§ INSTRUCTIONS FOR THE TASK: Would you repeat exactly the part of the listing below that runs from the line containing "blue glasses: 5 -> 8" down to the line containing "yellow glasses: 8 -> 5", inclusive, and nothing else?

§ DATA FOR PROCESSING:

########################################

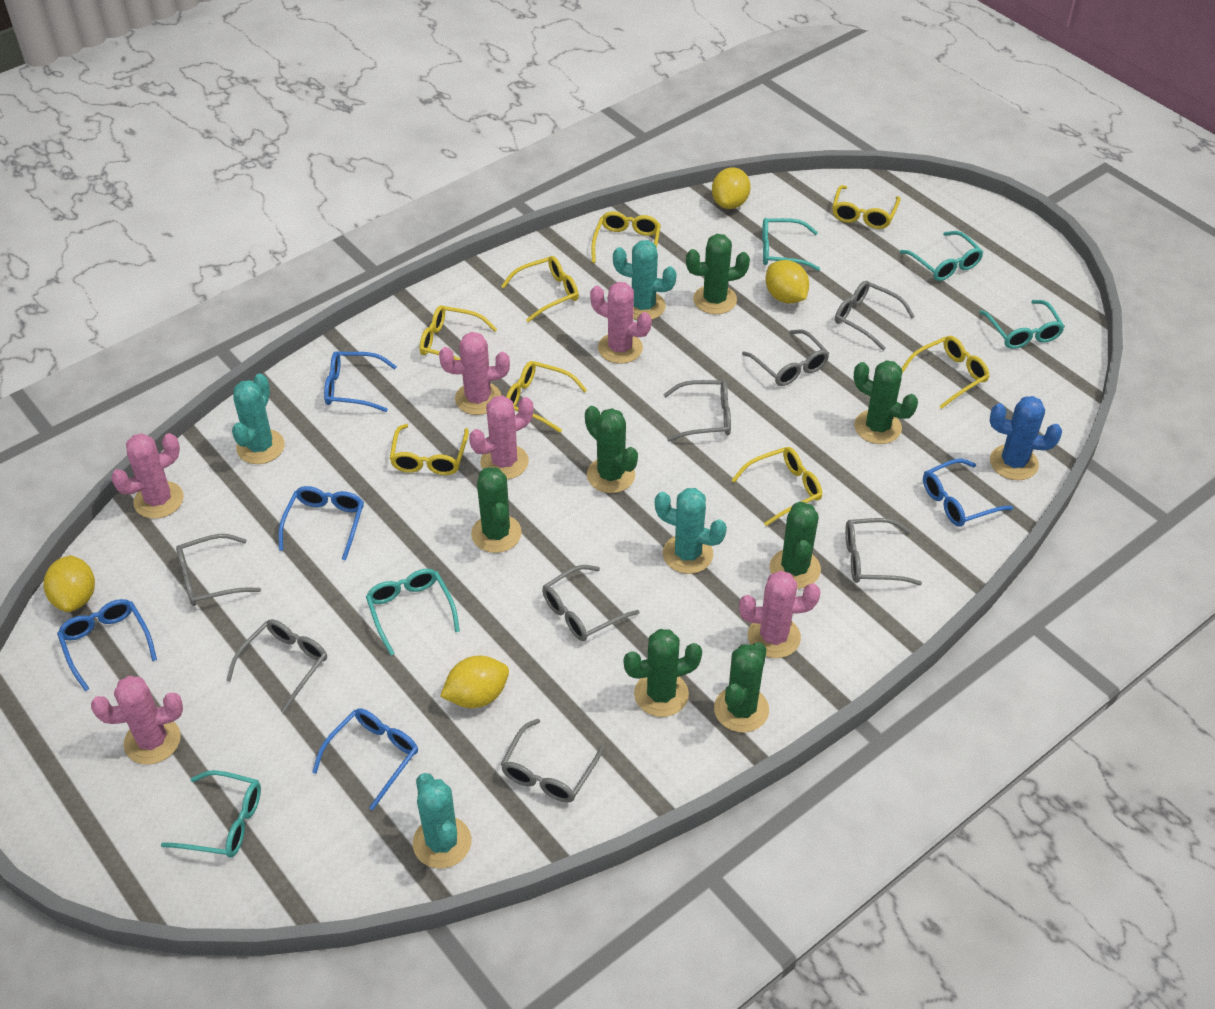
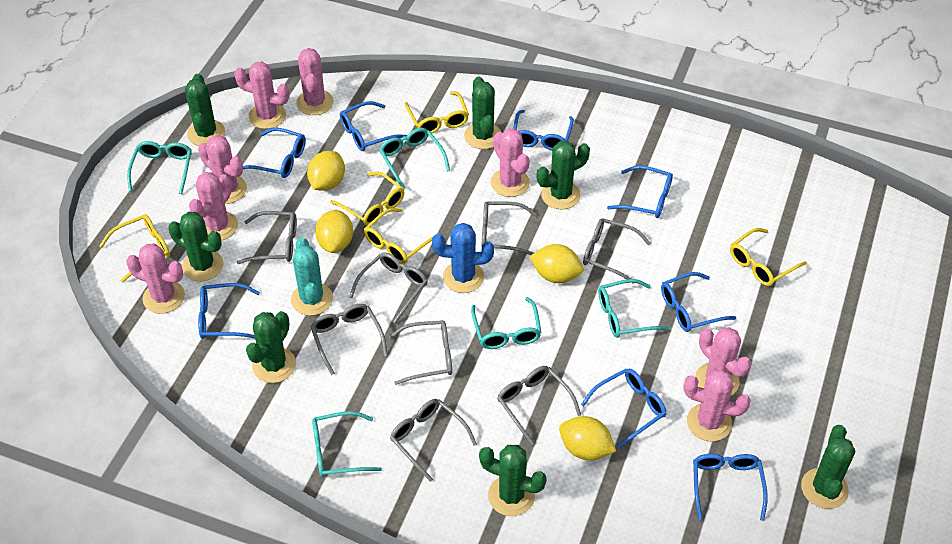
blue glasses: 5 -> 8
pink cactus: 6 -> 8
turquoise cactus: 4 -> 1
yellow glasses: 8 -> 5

########################################

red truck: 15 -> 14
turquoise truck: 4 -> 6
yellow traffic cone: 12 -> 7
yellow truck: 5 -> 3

########################################

§ ANSWER SECTION:
blue glasses: 5 -> 8
pink cactus: 6 -> 8
turquoise cactus: 4 -> 1
yellow glasses: 8 -> 5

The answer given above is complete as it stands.